◆ **Prompt**: Begin at the line containing "R11: 750k (n1, n12) -> none" and end at the final line of the entries. Please reproduce those lines exactly.

◆ **Data for review**:
- - - - - - -

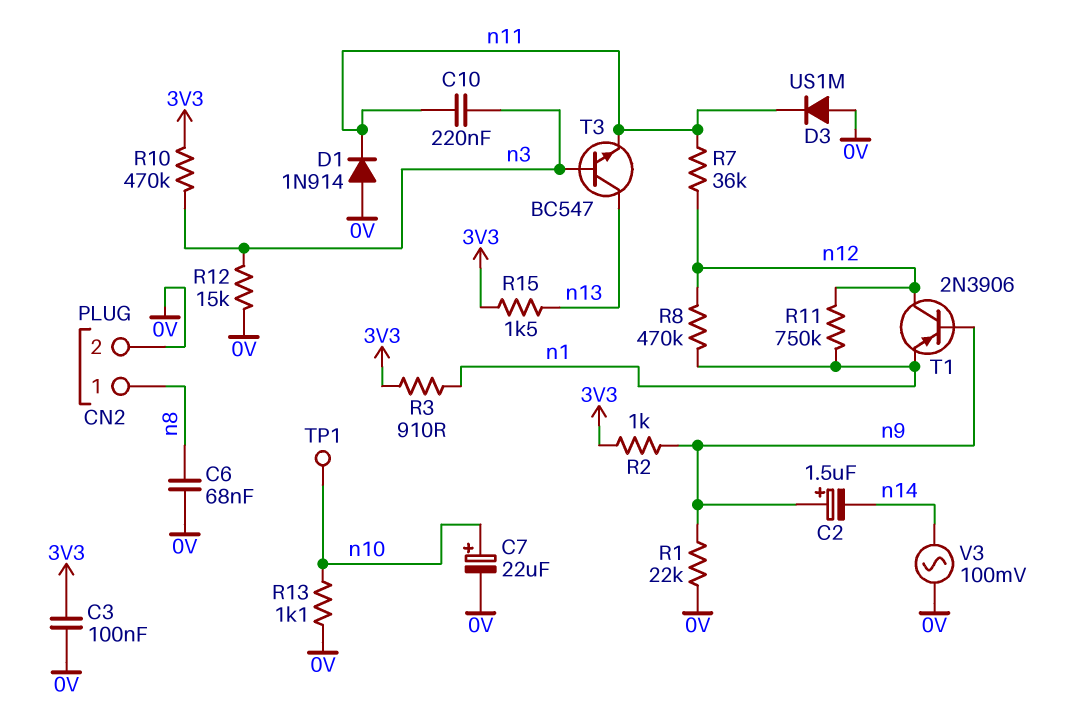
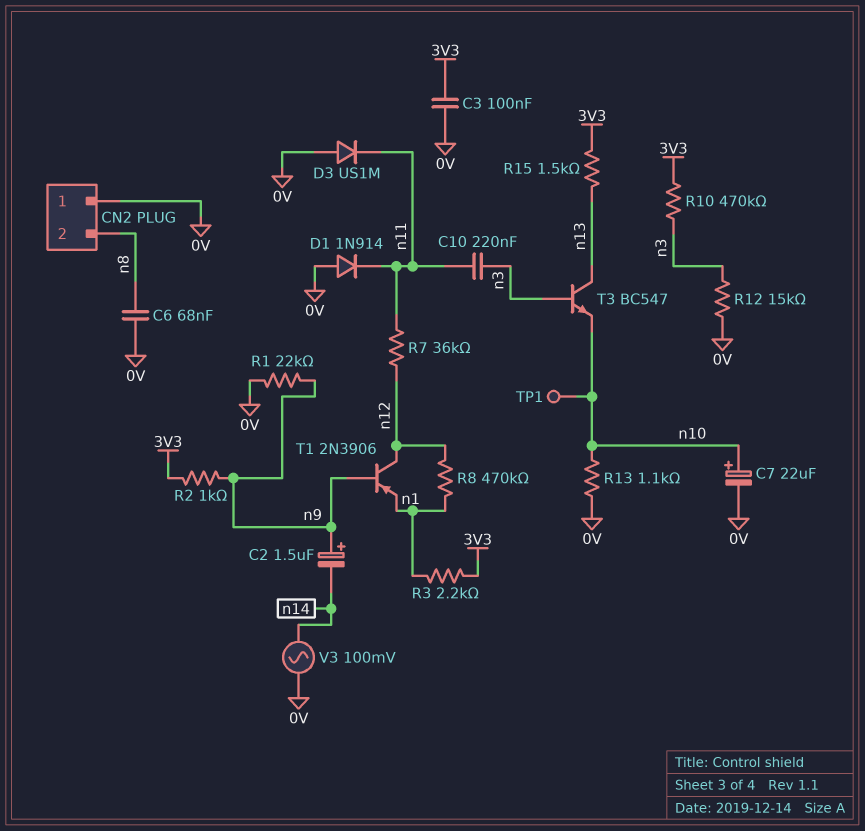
CN2 pin 1: n8 -> 0V
CN2 pin 2: 0V -> n8
R3: 910 (3V3, n1) -> 2.2k (3V3, n1)
R11: 750k (n1, n12) -> none
T3: NPN BC547 (B n3, C n13, E n11) -> NPN BC547 (B n3, C n13, E n10)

- - - - - - -

◆ **Response box**:
R11: 750k (n1, n12) -> none
T3: NPN BC547 (B n3, C n13, E n11) -> NPN BC547 (B n3, C n13, E n10)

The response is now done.